Work instructions :: Restate word for word the lines of the records below, starting at the line that contains "black diamond: (571, 69)" and ending at the line that contains "purple star: (305, 325)", with both of those lines included and nothing else.

Records provided ::

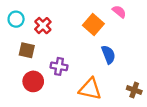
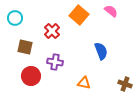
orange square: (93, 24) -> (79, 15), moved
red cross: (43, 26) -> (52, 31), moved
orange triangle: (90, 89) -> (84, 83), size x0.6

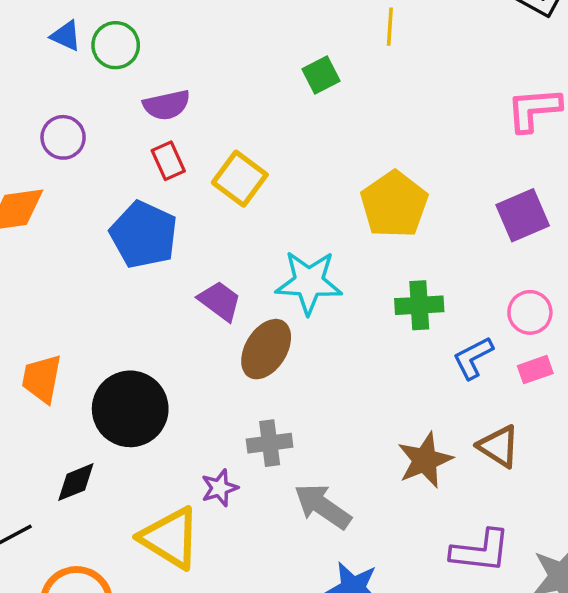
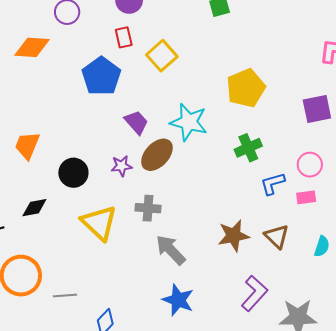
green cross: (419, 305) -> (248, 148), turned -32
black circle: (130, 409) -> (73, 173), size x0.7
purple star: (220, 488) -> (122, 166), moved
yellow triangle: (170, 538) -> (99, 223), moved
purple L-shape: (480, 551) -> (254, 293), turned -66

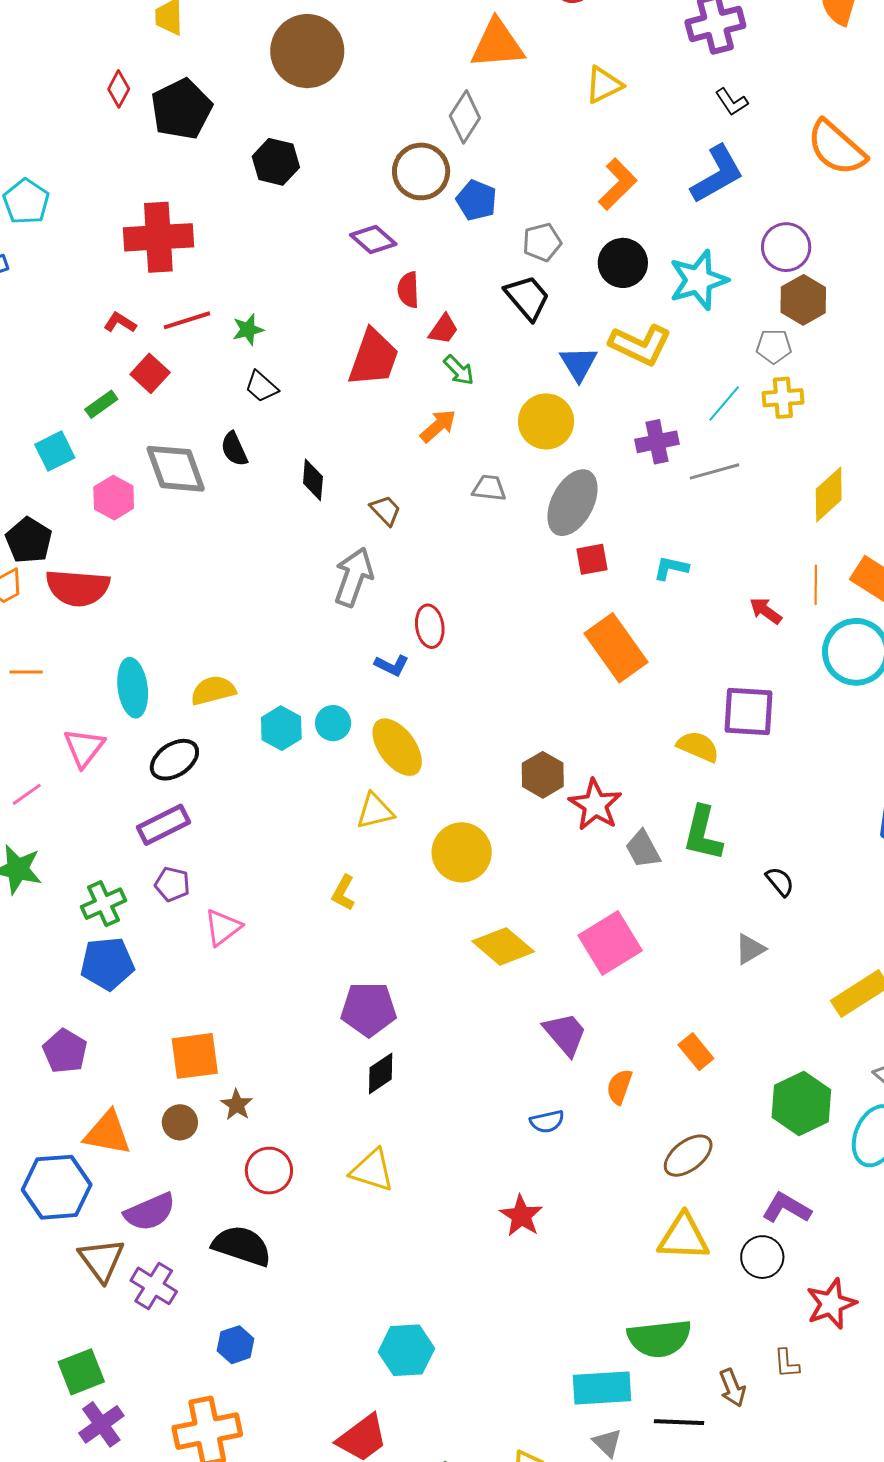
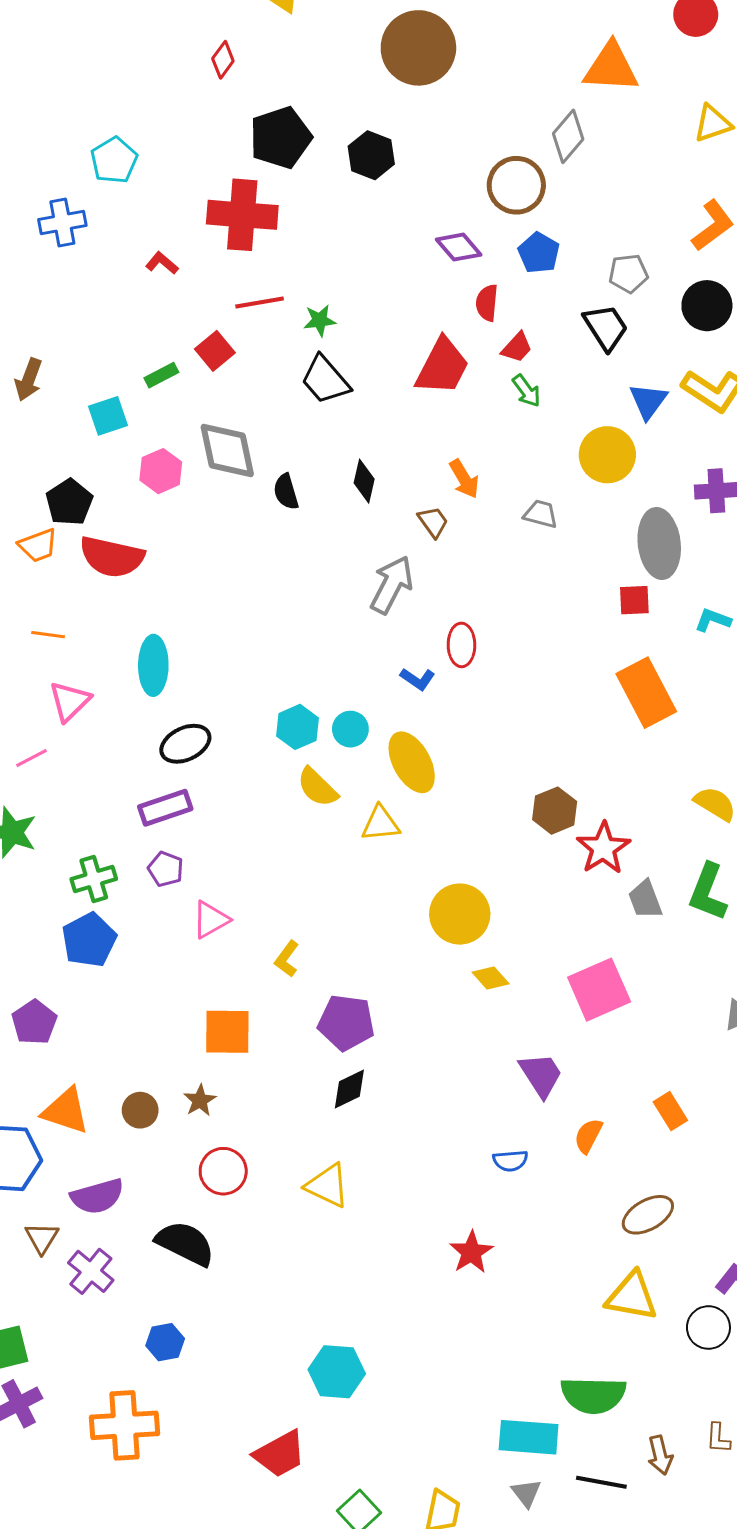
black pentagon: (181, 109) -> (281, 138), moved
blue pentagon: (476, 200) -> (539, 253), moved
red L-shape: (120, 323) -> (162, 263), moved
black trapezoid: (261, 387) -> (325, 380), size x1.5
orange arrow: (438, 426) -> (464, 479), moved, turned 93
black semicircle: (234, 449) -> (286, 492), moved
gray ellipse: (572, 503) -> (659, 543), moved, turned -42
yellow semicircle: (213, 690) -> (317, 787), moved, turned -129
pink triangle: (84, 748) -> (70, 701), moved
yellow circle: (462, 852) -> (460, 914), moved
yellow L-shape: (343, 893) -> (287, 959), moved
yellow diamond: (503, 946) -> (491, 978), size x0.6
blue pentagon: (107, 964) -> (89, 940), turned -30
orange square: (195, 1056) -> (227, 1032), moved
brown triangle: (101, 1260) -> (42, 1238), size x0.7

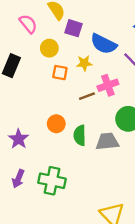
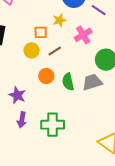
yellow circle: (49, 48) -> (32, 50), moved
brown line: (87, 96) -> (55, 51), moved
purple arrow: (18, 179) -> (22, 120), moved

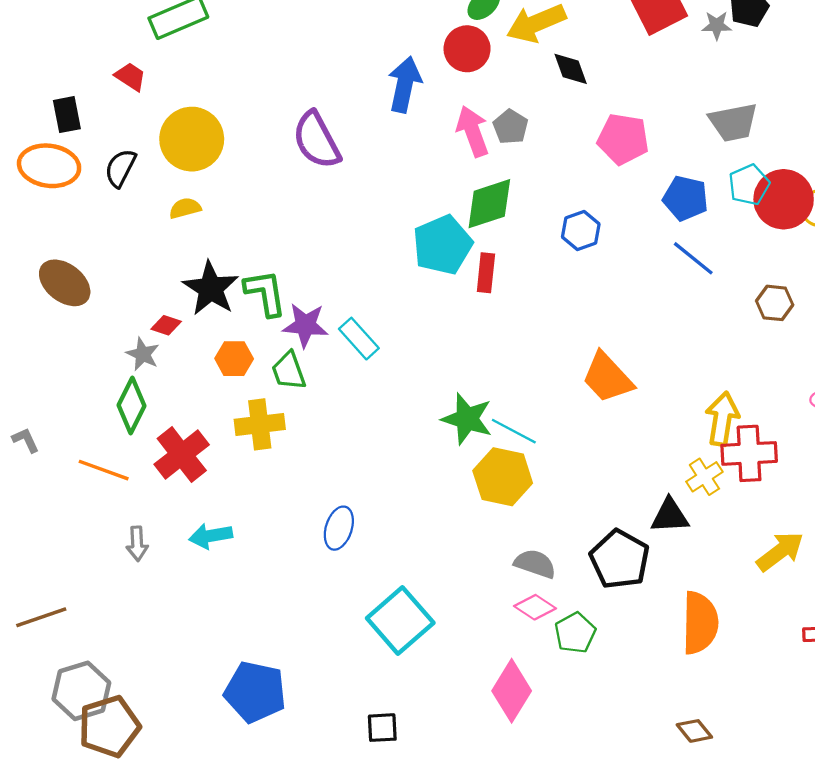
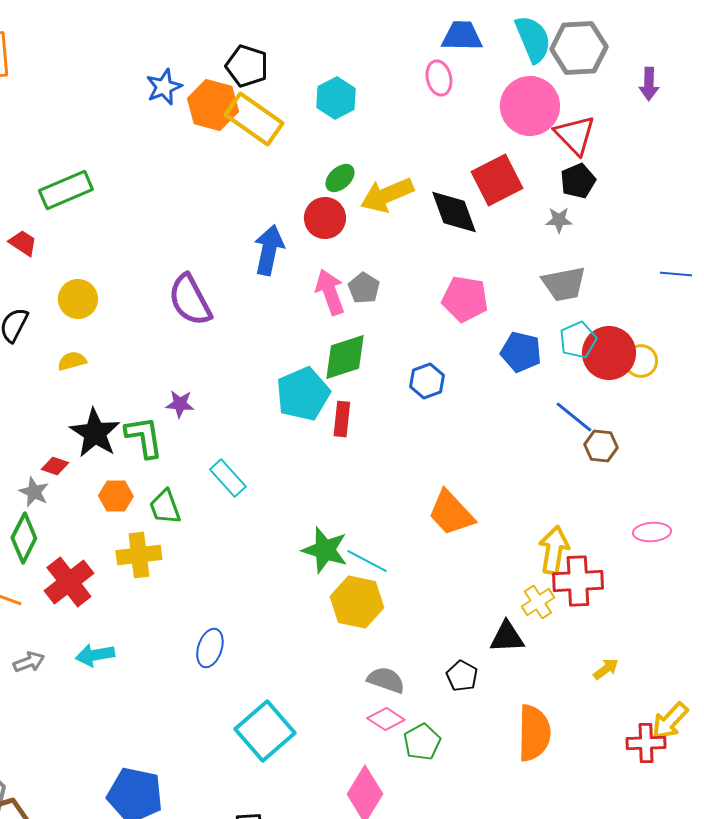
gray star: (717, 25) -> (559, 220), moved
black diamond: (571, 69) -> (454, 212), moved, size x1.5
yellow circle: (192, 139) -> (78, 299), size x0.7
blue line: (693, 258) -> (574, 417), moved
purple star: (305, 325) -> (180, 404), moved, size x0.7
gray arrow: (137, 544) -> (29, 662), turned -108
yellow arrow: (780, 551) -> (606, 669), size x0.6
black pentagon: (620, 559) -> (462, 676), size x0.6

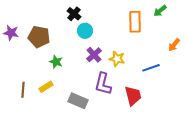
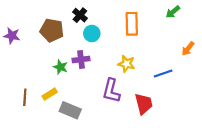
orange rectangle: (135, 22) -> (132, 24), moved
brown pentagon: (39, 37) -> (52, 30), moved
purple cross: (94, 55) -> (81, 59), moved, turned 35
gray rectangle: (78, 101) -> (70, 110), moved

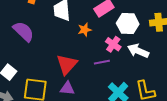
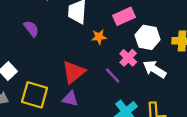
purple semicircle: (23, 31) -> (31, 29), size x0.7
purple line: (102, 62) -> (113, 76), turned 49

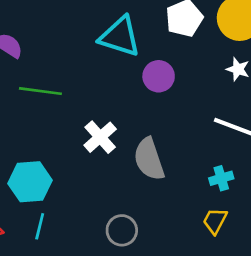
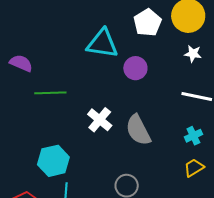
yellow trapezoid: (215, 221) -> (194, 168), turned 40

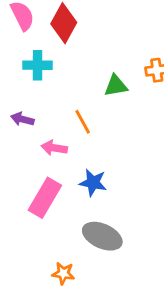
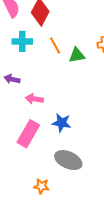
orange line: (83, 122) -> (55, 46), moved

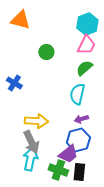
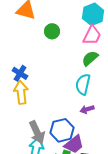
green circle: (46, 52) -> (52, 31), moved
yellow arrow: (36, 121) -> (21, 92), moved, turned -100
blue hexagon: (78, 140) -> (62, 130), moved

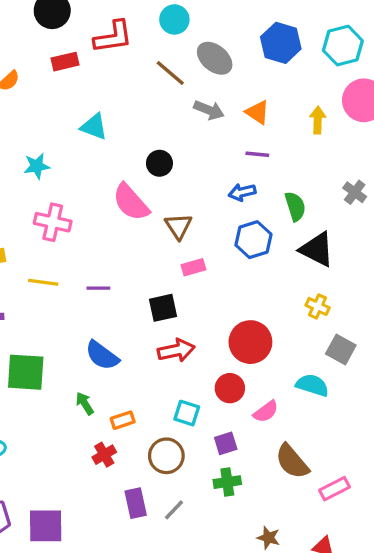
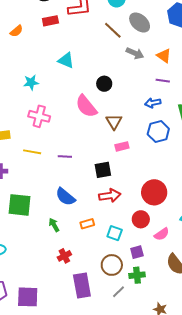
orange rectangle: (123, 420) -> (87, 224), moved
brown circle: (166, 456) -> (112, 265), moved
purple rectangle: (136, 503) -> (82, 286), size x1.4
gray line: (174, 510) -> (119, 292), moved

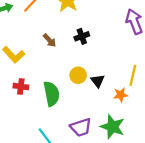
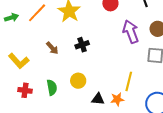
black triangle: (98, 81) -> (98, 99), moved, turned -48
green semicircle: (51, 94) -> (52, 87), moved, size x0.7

Solution below ::
black diamond: (571, 69) -> (454, 212), moved, size x1.5
yellow circle: (192, 139) -> (78, 299), size x0.7
blue line: (693, 258) -> (574, 417), moved
purple star: (305, 325) -> (180, 404), moved, size x0.7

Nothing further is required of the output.